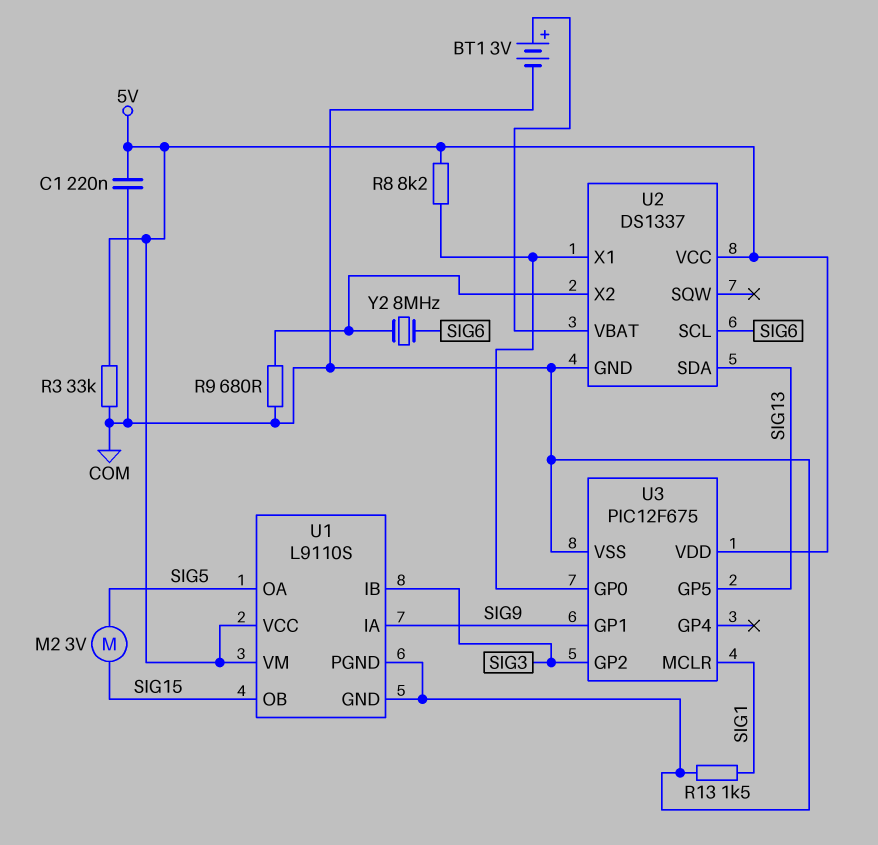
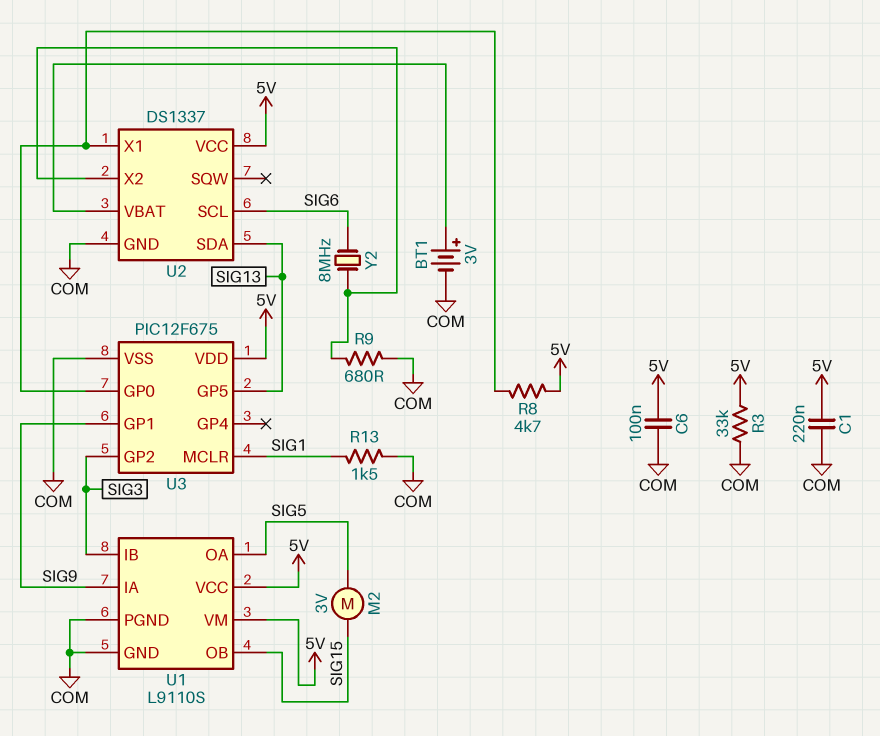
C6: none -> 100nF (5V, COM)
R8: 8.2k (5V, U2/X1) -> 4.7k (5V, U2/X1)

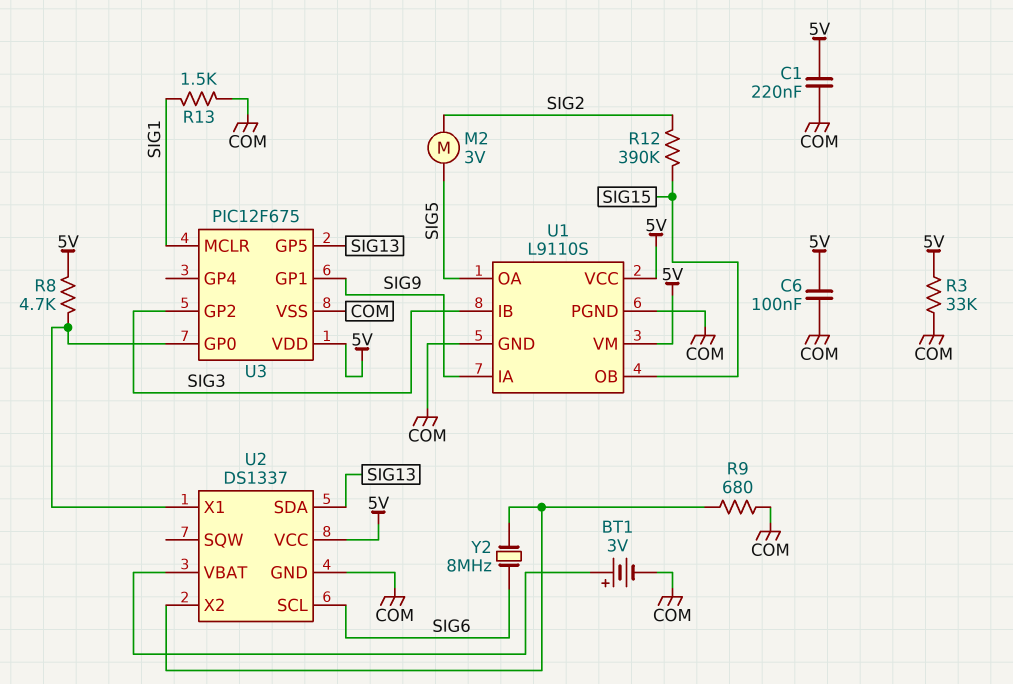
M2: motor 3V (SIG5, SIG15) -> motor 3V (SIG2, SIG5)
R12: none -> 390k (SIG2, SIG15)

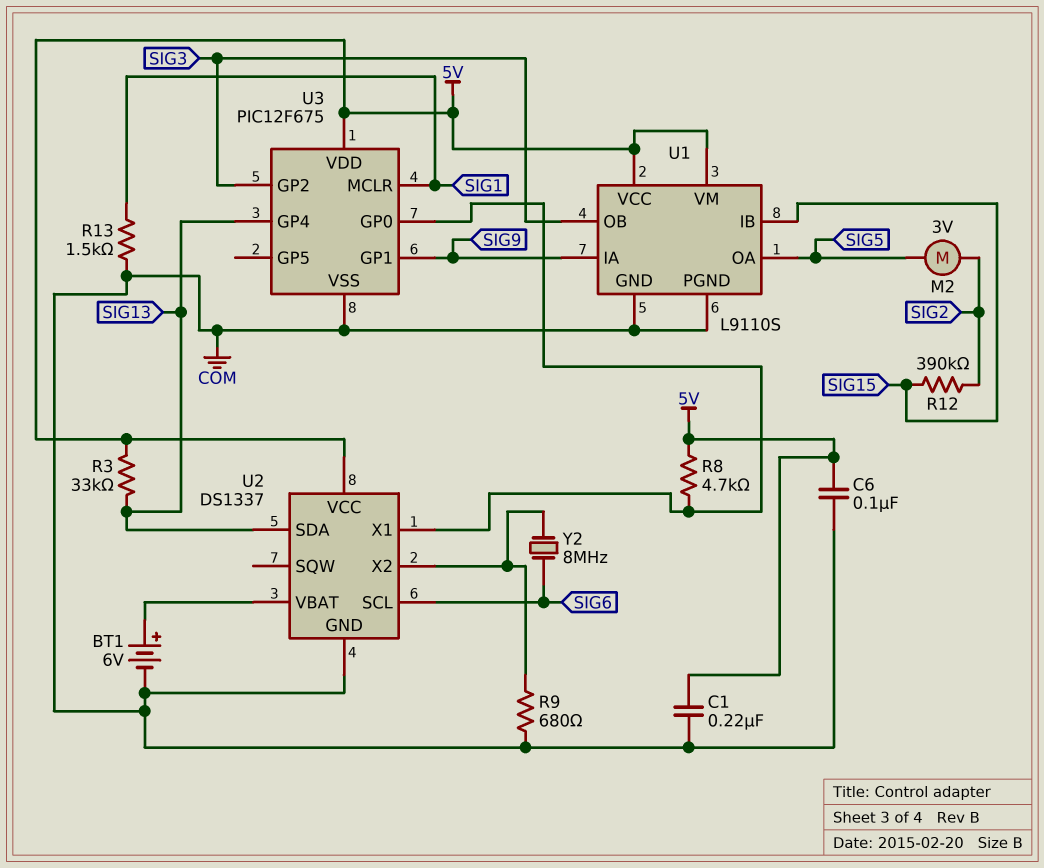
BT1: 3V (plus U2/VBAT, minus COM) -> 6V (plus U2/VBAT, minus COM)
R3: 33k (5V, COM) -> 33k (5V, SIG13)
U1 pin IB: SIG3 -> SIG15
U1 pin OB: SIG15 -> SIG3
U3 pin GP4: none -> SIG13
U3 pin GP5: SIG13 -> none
•••••
- **WHAT IS NEEDED**: Wherever the string "none" occurs in the entries, copy that whole line.

- **REPLY**:
C6: none -> 100nF (5V, COM)
R12: none -> 390k (SIG2, SIG15)
U3 pin GP4: none -> SIG13
U3 pin GP5: SIG13 -> none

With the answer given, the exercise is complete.